What to produce
Below are some entries. Transcribe the lines from the one holding "gray L-shape at" to the one holding "cyan rectangle: moved 1 px up", inclusive, but not the pictures among them.

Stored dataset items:
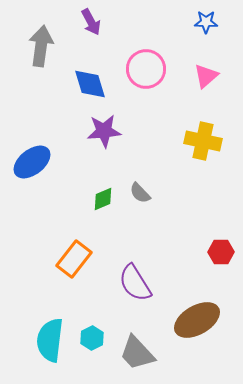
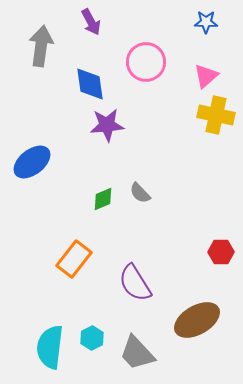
pink circle: moved 7 px up
blue diamond: rotated 9 degrees clockwise
purple star: moved 3 px right, 6 px up
yellow cross: moved 13 px right, 26 px up
cyan semicircle: moved 7 px down
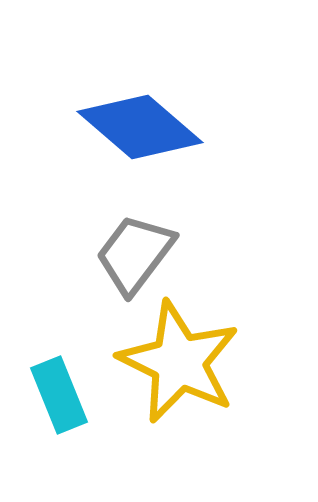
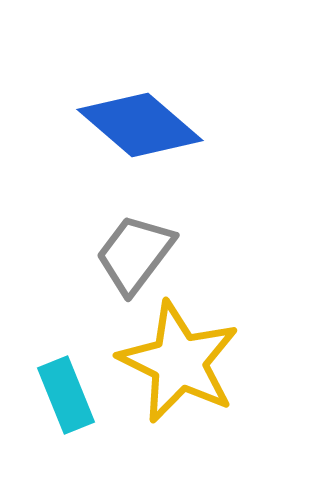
blue diamond: moved 2 px up
cyan rectangle: moved 7 px right
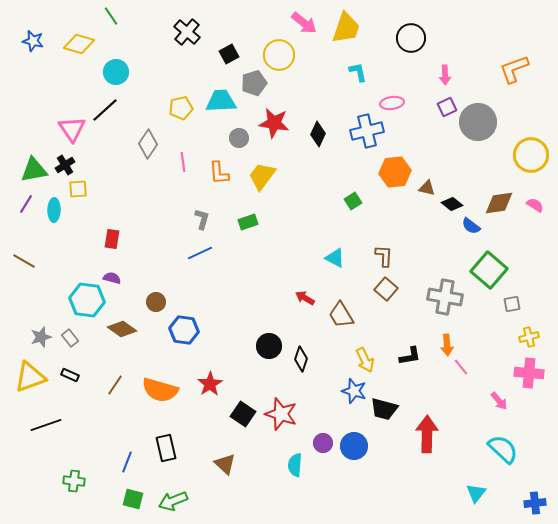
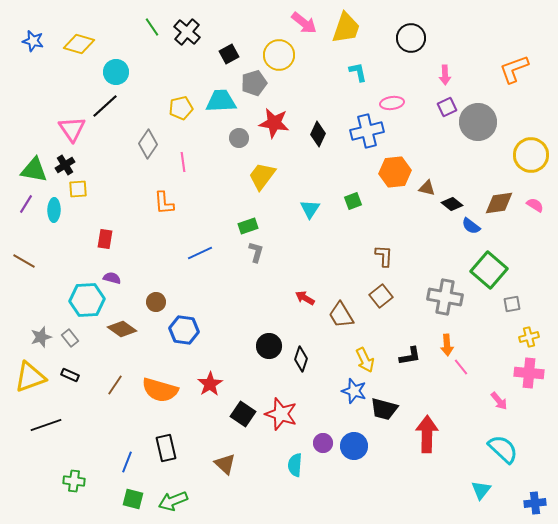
green line at (111, 16): moved 41 px right, 11 px down
black line at (105, 110): moved 4 px up
green triangle at (34, 170): rotated 20 degrees clockwise
orange L-shape at (219, 173): moved 55 px left, 30 px down
green square at (353, 201): rotated 12 degrees clockwise
gray L-shape at (202, 219): moved 54 px right, 33 px down
green rectangle at (248, 222): moved 4 px down
red rectangle at (112, 239): moved 7 px left
cyan triangle at (335, 258): moved 25 px left, 49 px up; rotated 35 degrees clockwise
brown square at (386, 289): moved 5 px left, 7 px down; rotated 10 degrees clockwise
cyan hexagon at (87, 300): rotated 12 degrees counterclockwise
cyan triangle at (476, 493): moved 5 px right, 3 px up
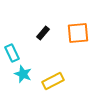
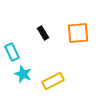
black rectangle: rotated 72 degrees counterclockwise
cyan rectangle: moved 1 px up
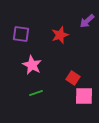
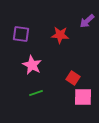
red star: rotated 24 degrees clockwise
pink square: moved 1 px left, 1 px down
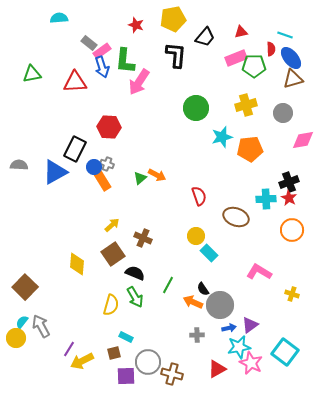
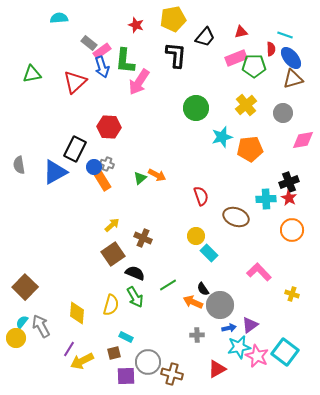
red triangle at (75, 82): rotated 40 degrees counterclockwise
yellow cross at (246, 105): rotated 25 degrees counterclockwise
gray semicircle at (19, 165): rotated 102 degrees counterclockwise
red semicircle at (199, 196): moved 2 px right
yellow diamond at (77, 264): moved 49 px down
pink L-shape at (259, 272): rotated 15 degrees clockwise
green line at (168, 285): rotated 30 degrees clockwise
pink star at (251, 363): moved 6 px right, 7 px up
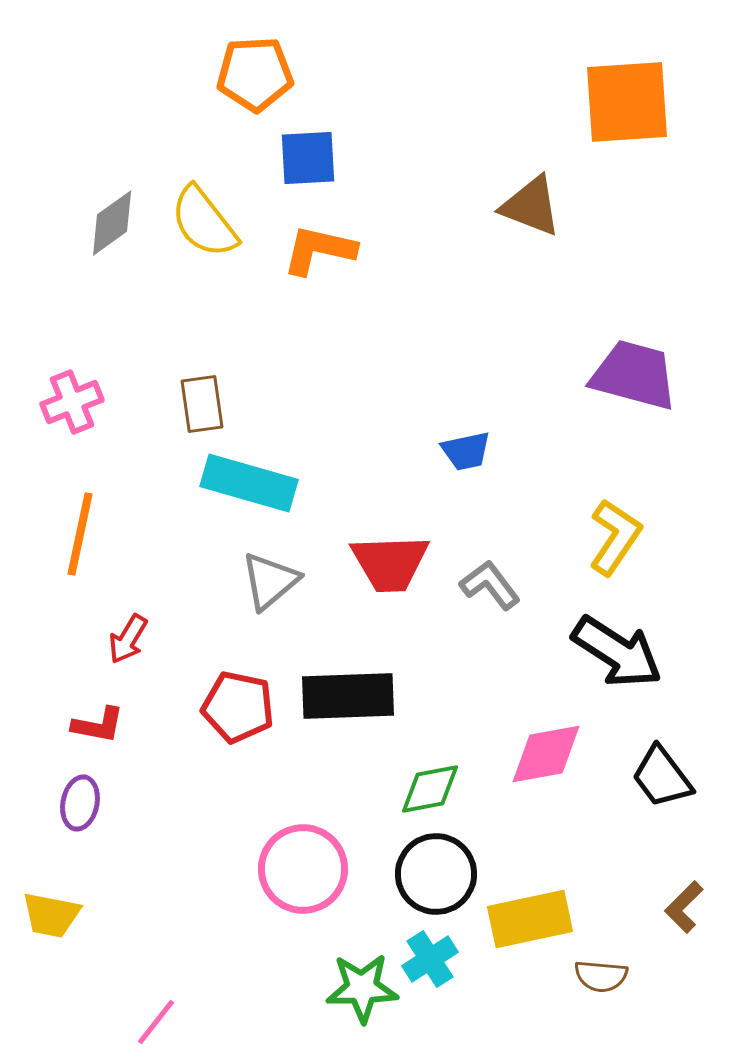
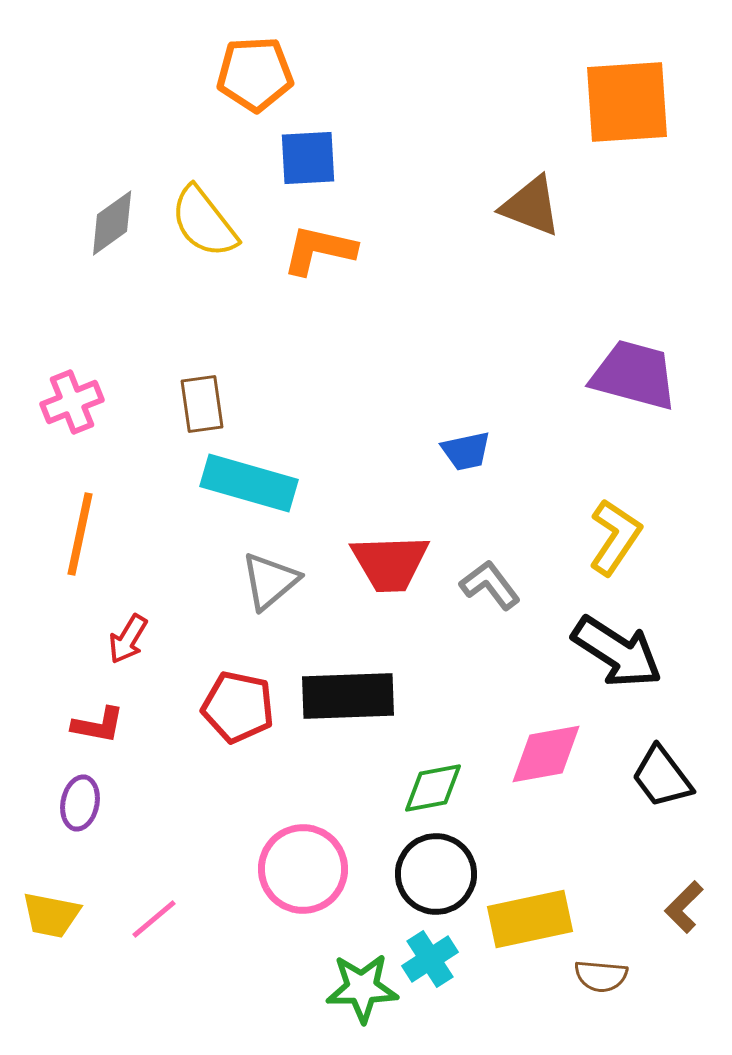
green diamond: moved 3 px right, 1 px up
pink line: moved 2 px left, 103 px up; rotated 12 degrees clockwise
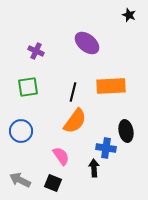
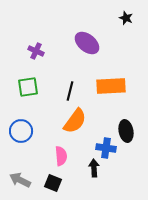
black star: moved 3 px left, 3 px down
black line: moved 3 px left, 1 px up
pink semicircle: rotated 30 degrees clockwise
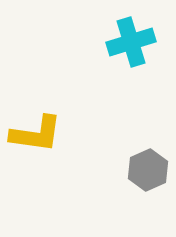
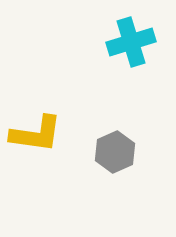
gray hexagon: moved 33 px left, 18 px up
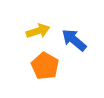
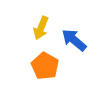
yellow arrow: moved 3 px right, 3 px up; rotated 130 degrees clockwise
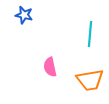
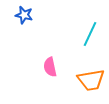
cyan line: rotated 20 degrees clockwise
orange trapezoid: moved 1 px right
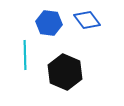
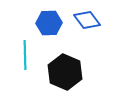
blue hexagon: rotated 10 degrees counterclockwise
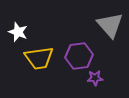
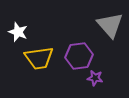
purple star: rotated 14 degrees clockwise
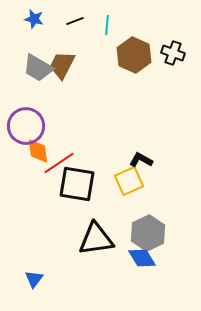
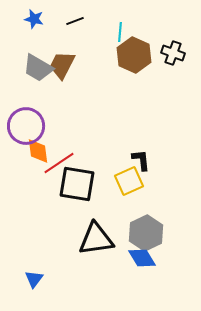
cyan line: moved 13 px right, 7 px down
black L-shape: rotated 55 degrees clockwise
gray hexagon: moved 2 px left
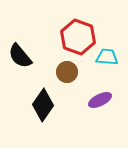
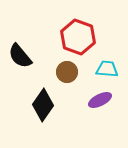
cyan trapezoid: moved 12 px down
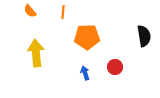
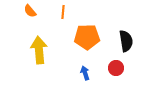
black semicircle: moved 18 px left, 5 px down
yellow arrow: moved 3 px right, 3 px up
red circle: moved 1 px right, 1 px down
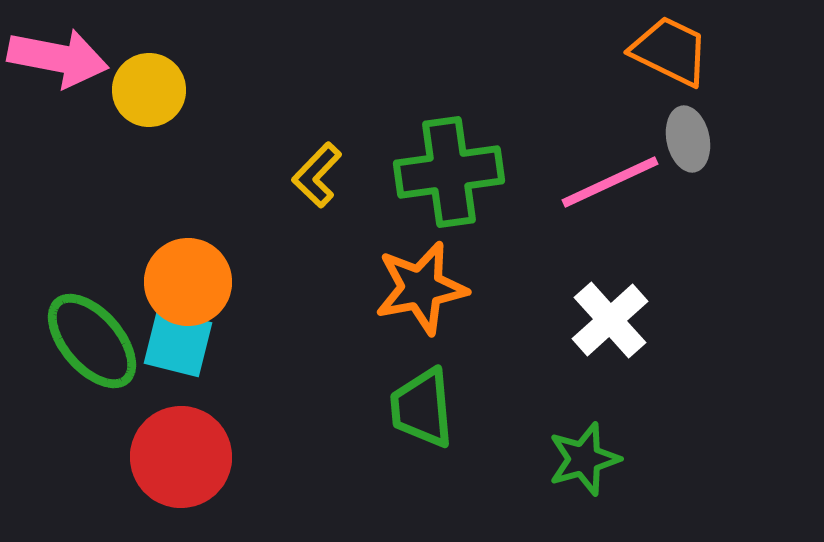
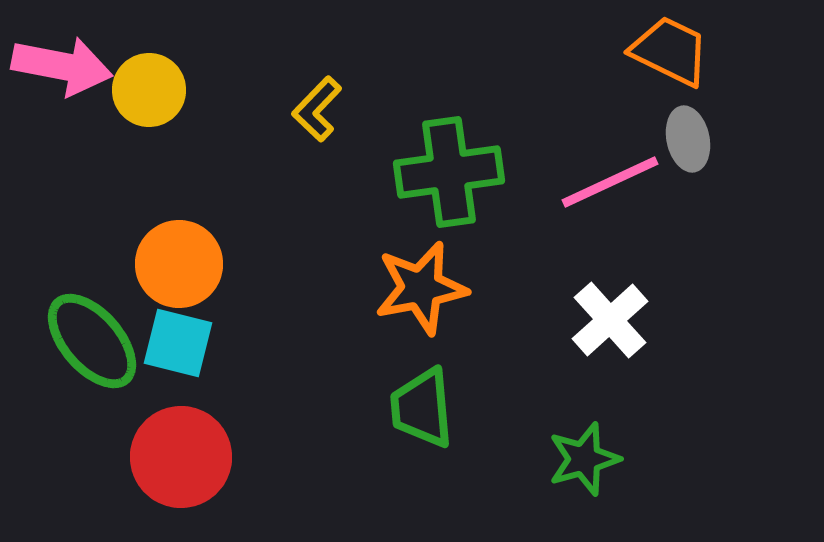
pink arrow: moved 4 px right, 8 px down
yellow L-shape: moved 66 px up
orange circle: moved 9 px left, 18 px up
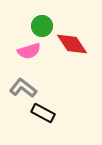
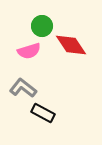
red diamond: moved 1 px left, 1 px down
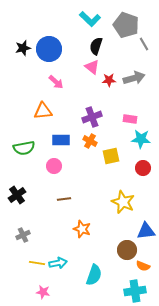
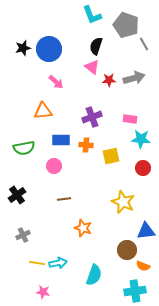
cyan L-shape: moved 2 px right, 4 px up; rotated 25 degrees clockwise
orange cross: moved 4 px left, 4 px down; rotated 24 degrees counterclockwise
orange star: moved 1 px right, 1 px up
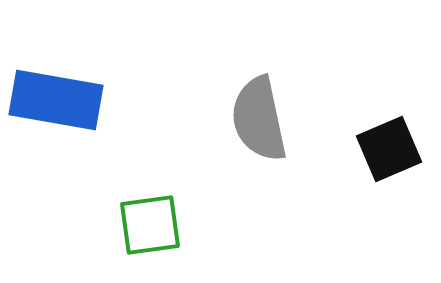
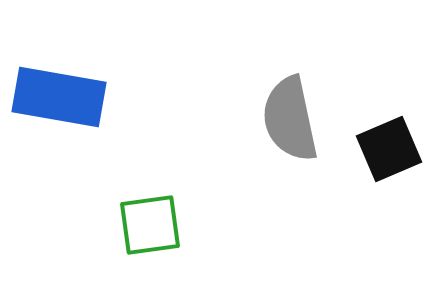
blue rectangle: moved 3 px right, 3 px up
gray semicircle: moved 31 px right
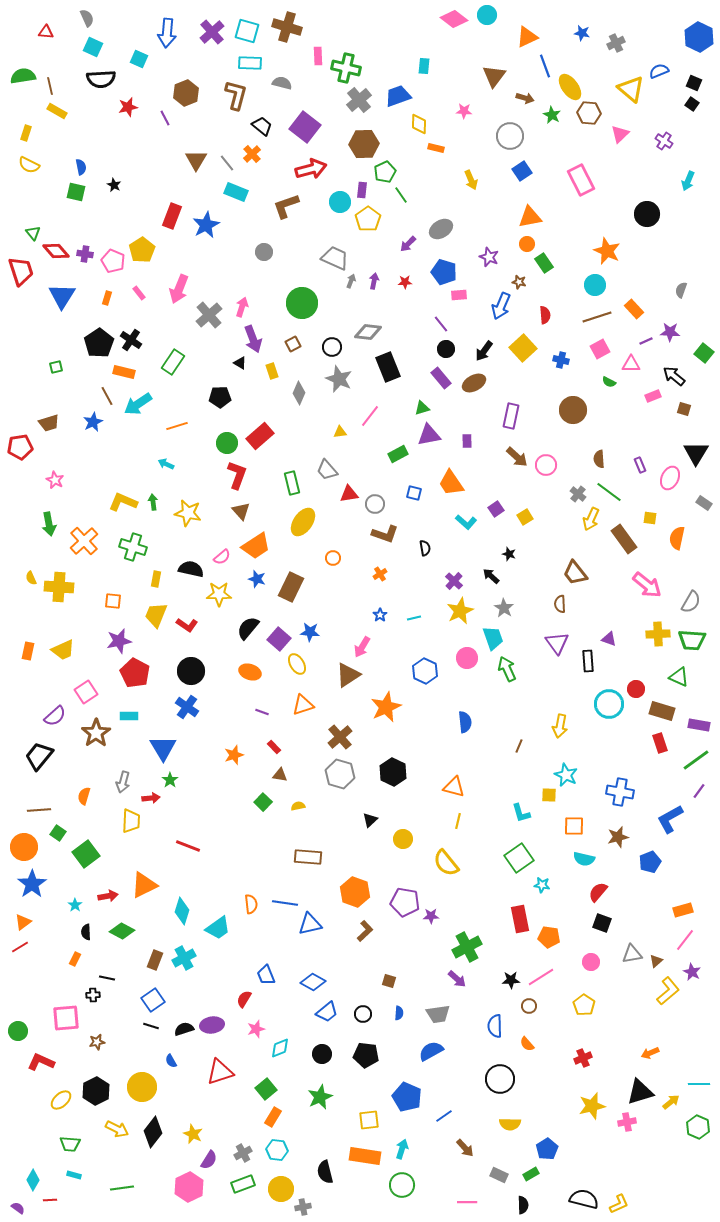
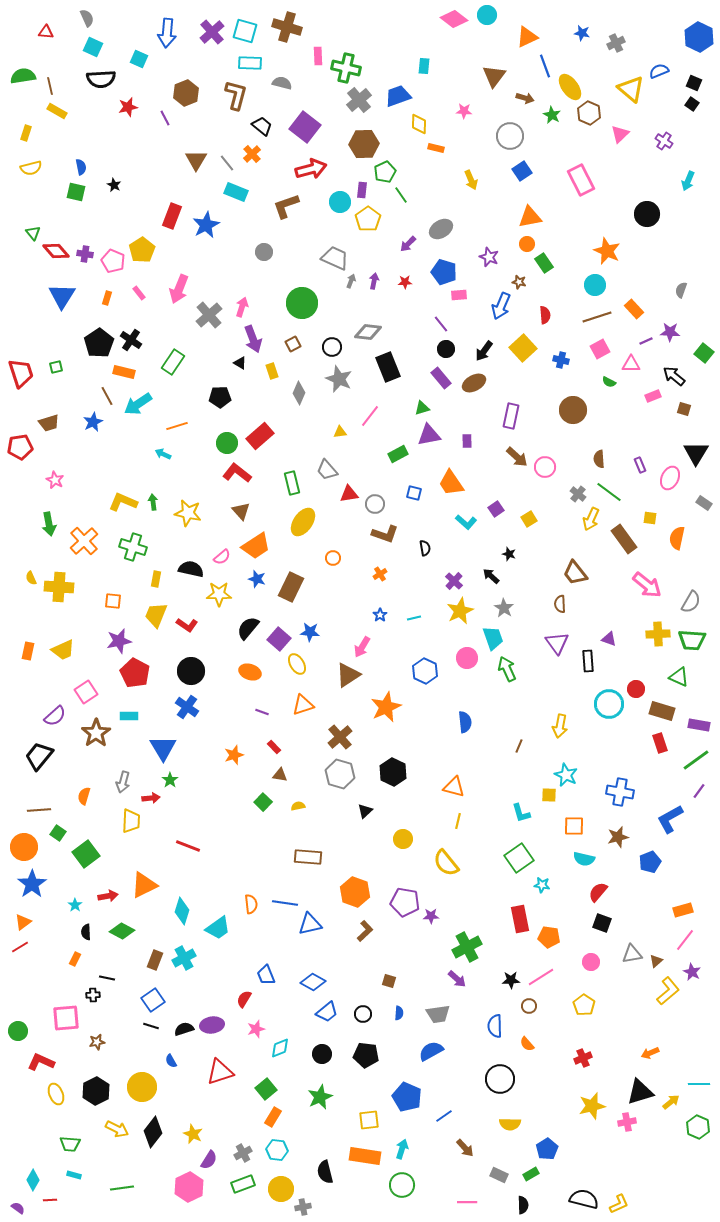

Answer to this task
gray L-shape at (202, 219): moved 54 px right, 33 px down
green rectangle at (248, 222): moved 4 px down
red rectangle at (112, 239): moved 7 px left
cyan triangle at (335, 258): moved 25 px left, 49 px up; rotated 35 degrees clockwise
brown square at (386, 289): moved 5 px left, 7 px down; rotated 10 degrees clockwise
cyan hexagon at (87, 300): rotated 12 degrees counterclockwise
cyan triangle at (476, 493): moved 5 px right, 3 px up
black rectangle: rotated 72 degrees counterclockwise
cyan rectangle: moved 1 px up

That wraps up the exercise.